# Problem requirements
All lines from the one with "(387, 277) = (227, 258): turquoise" through the last are to be given again exactly as they stand in the data below, and only those.

# Task data
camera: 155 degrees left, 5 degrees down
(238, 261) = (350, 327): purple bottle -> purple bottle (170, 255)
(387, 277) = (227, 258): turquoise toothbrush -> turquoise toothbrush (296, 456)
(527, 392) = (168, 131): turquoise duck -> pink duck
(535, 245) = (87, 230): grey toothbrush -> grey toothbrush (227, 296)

# Task result
(387, 277) = (227, 258): turquoise toothbrush -> turquoise toothbrush (296, 456)
(527, 392) = (168, 131): turquoise duck -> pink duck
(535, 245) = (87, 230): grey toothbrush -> grey toothbrush (227, 296)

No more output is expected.